Data extract >>
═══

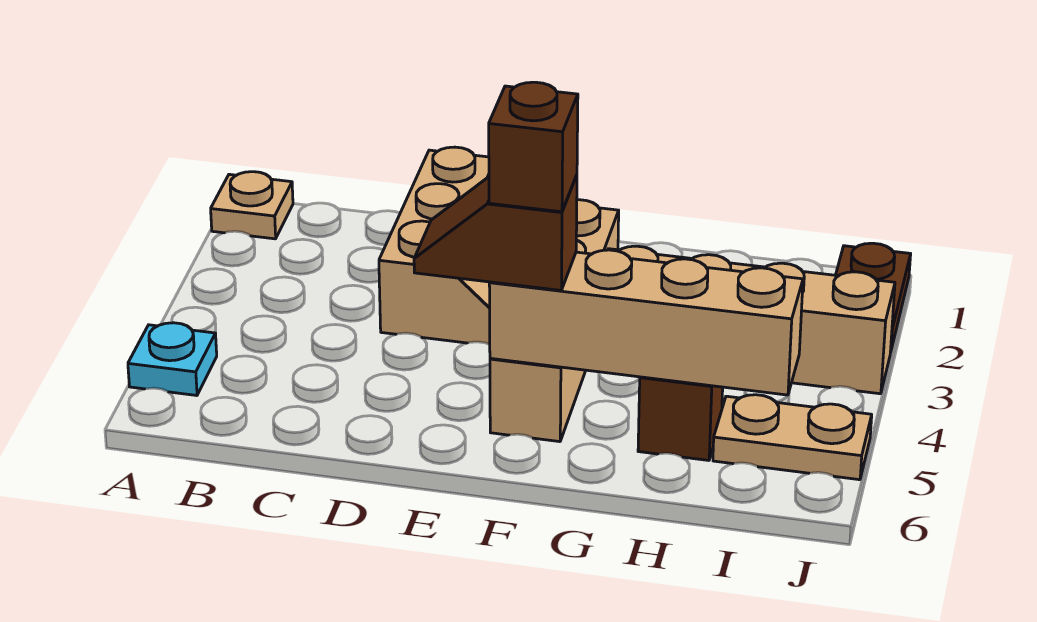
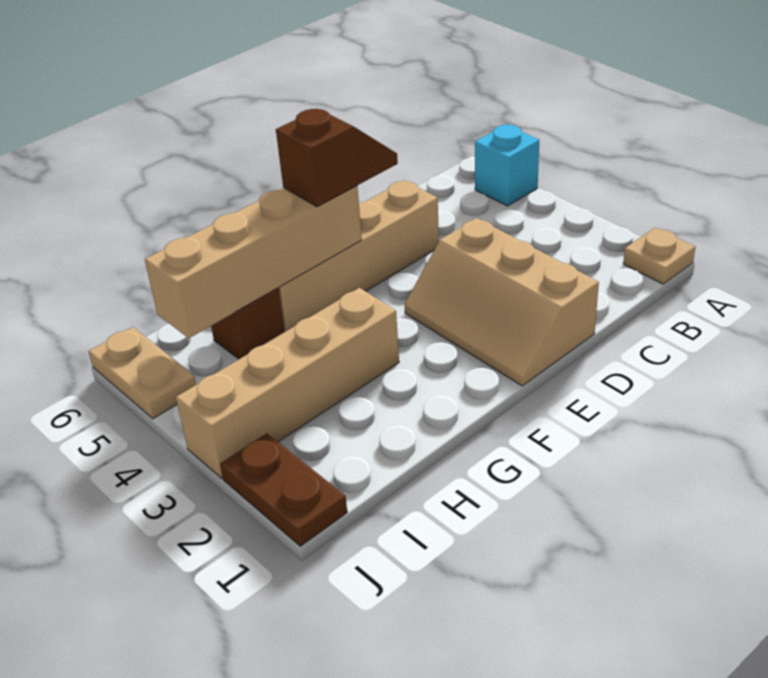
cyan plate A5 level 1 -> cyan brick A5 level 1
tan brick F2:F5 level 1 -> tan brick D5:G5 level 1
brown brick F5 level 4 -> none
tan plate I5:J5 level 1 -> tan plate J5:J6 level 1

═══

Assignment >> Any picture in the material is to be dropped; the rest is repeated exactly.

The completed task >>
cyan plate A5 level 1 -> cyan brick A5 level 1
tan brick F2:F5 level 1 -> tan brick D5:G5 level 1
brown brick F5 level 4 -> none
tan plate I5:J5 level 1 -> tan plate J5:J6 level 1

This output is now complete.